**TASK OBJECTIVE:**
What you return must be every line from the beginning of the data through the line holding "in_second: [590, 201]", unchanged.

(Scene change data)
########

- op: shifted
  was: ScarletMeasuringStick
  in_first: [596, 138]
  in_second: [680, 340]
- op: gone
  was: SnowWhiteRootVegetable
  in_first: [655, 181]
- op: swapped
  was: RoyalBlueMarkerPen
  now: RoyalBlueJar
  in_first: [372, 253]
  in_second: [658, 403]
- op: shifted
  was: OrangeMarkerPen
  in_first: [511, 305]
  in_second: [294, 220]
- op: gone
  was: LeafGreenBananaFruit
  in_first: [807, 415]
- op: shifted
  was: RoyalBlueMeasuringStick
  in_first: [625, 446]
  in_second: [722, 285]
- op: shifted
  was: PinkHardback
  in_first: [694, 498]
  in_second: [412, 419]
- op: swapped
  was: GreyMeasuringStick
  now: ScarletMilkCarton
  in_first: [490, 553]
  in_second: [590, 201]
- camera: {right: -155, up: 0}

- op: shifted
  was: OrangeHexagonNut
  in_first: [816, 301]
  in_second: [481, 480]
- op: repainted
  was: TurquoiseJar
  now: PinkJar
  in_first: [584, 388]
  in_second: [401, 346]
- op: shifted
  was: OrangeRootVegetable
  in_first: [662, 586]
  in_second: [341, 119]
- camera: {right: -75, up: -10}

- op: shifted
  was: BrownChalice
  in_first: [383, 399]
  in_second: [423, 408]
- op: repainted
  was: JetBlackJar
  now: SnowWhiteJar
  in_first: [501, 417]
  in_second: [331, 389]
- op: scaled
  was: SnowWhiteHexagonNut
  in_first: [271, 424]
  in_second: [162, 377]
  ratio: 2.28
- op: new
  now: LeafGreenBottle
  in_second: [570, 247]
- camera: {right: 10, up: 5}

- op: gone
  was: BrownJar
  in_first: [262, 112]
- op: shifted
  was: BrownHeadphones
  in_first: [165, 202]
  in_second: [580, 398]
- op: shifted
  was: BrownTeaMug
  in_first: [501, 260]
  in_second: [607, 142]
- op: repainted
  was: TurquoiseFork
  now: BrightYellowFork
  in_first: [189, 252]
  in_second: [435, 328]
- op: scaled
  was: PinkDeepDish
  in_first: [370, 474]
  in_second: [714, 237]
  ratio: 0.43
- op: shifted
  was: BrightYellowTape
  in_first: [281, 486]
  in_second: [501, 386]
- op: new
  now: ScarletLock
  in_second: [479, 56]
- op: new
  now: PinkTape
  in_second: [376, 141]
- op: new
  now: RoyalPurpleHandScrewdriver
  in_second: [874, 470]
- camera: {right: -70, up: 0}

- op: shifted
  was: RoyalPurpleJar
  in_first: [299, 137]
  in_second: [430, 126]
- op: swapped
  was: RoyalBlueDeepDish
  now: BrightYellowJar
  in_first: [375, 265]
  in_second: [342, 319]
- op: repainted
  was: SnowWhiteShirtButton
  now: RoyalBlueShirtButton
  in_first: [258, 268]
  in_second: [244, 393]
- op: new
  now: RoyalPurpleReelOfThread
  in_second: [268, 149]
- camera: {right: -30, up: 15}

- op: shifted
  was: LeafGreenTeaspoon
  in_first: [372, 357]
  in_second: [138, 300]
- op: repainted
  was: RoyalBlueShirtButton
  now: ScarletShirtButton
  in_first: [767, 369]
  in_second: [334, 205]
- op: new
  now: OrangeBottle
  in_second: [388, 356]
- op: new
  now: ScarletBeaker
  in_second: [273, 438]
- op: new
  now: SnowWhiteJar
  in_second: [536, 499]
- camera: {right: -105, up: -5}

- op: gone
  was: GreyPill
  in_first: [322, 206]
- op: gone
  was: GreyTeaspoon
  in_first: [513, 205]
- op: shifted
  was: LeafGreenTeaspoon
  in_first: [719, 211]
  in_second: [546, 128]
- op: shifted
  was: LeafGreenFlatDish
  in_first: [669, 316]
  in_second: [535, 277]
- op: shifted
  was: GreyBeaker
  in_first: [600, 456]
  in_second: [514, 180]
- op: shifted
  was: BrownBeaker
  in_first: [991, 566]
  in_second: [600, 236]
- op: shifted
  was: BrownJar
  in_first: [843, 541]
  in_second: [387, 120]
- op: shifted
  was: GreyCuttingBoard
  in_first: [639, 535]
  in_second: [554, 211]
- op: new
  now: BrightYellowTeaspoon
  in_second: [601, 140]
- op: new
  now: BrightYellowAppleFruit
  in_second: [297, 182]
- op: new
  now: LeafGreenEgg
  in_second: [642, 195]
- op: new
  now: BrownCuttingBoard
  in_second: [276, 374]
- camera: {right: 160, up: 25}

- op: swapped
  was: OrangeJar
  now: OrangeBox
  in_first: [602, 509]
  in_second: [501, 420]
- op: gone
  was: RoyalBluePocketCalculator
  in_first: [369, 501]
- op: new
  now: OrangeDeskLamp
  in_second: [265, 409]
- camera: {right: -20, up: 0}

########

**WORKED SOLUTION:**
- op: shifted
  was: ScarletMeasuringStick
  in_first: [596, 138]
  in_second: [680, 340]
- op: gone
  was: SnowWhiteRootVegetable
  in_first: [655, 181]
- op: swapped
  was: RoyalBlueMarkerPen
  now: RoyalBlueJar
  in_first: [372, 253]
  in_second: [658, 403]
- op: shifted
  was: OrangeMarkerPen
  in_first: [511, 305]
  in_second: [294, 220]
- op: gone
  was: LeafGreenBananaFruit
  in_first: [807, 415]
- op: shifted
  was: RoyalBlueMeasuringStick
  in_first: [625, 446]
  in_second: [722, 285]
- op: shifted
  was: PinkHardback
  in_first: [694, 498]
  in_second: [412, 419]
- op: swapped
  was: GreyMeasuringStick
  now: ScarletMilkCarton
  in_first: [490, 553]
  in_second: [590, 201]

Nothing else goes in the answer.